What to do:
A word-for-word copy of the entries is needed, and it should contain no images.

Object state change records
○ ○ ○ ○
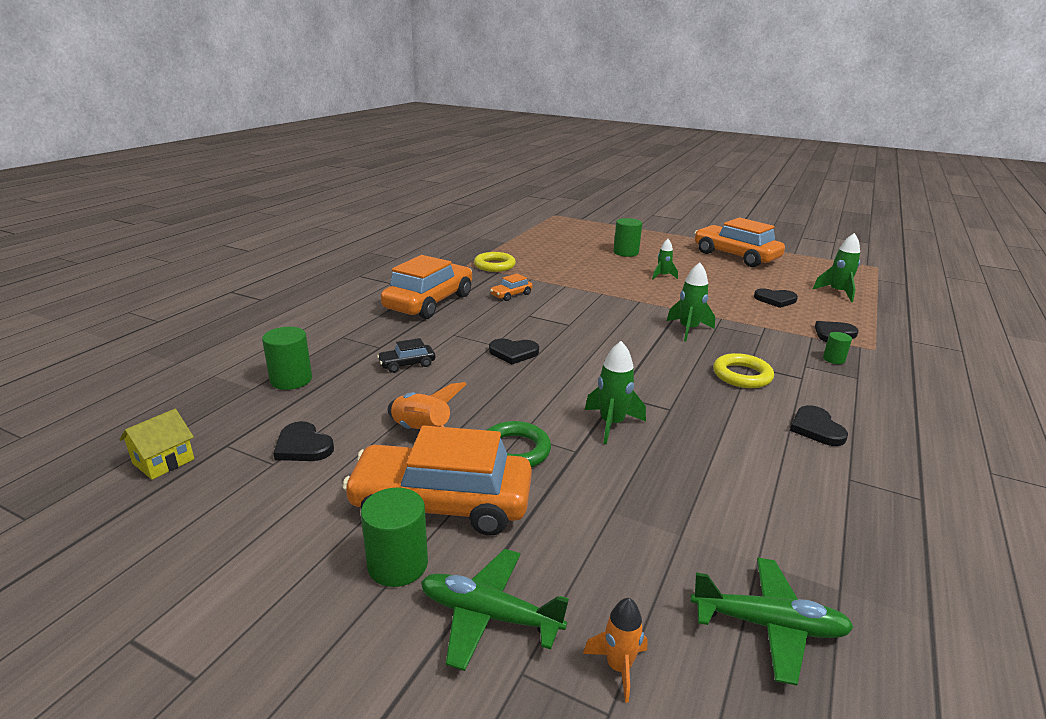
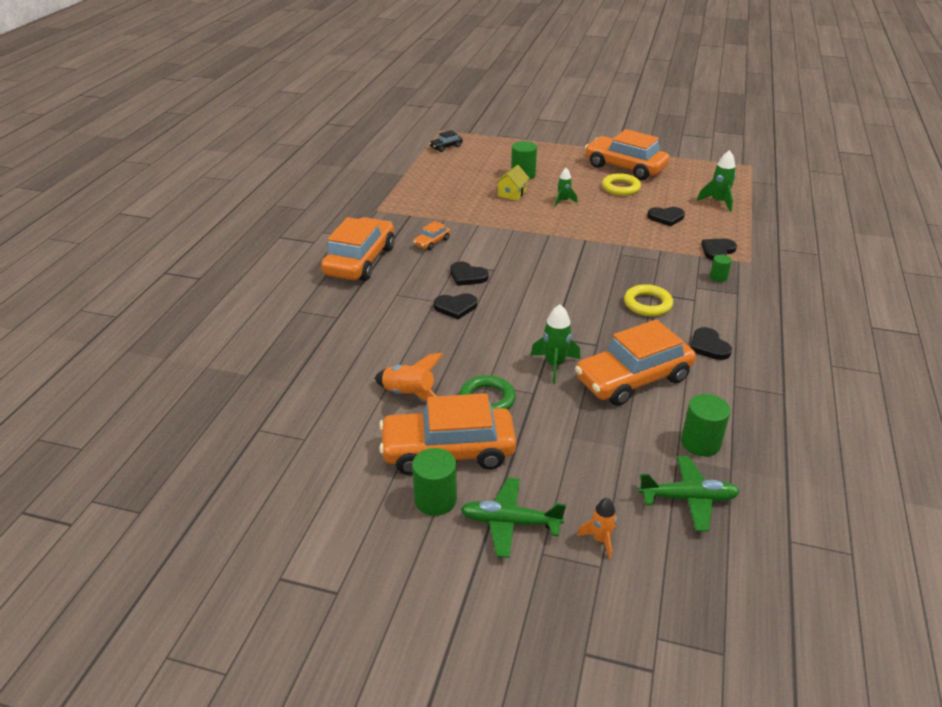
camera: 10 degrees left, 10 degrees up
(163, 461) = (216, 451): yellow house -> yellow house (512, 194)
(291, 380) = (277, 361): green cylinder -> green cylinder (700, 443)
(303, 446) = (320, 421): black heart -> black heart (467, 276)
(407, 364) = (369, 332): black car -> black car (446, 147)
(494, 265) = (404, 207): yellow ring -> yellow ring (621, 188)
(688, 330) = (597, 262): green rocket -> none
(710, 452) = (633, 379): none -> orange car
○ ○ ○ ○
Answer for the task:
camera: 10 degrees left, 10 degrees up
(163, 461) = (216, 451): yellow house -> yellow house (512, 194)
(291, 380) = (277, 361): green cylinder -> green cylinder (700, 443)
(303, 446) = (320, 421): black heart -> black heart (467, 276)
(407, 364) = (369, 332): black car -> black car (446, 147)
(494, 265) = (404, 207): yellow ring -> yellow ring (621, 188)
(688, 330) = (597, 262): green rocket -> none
(710, 452) = (633, 379): none -> orange car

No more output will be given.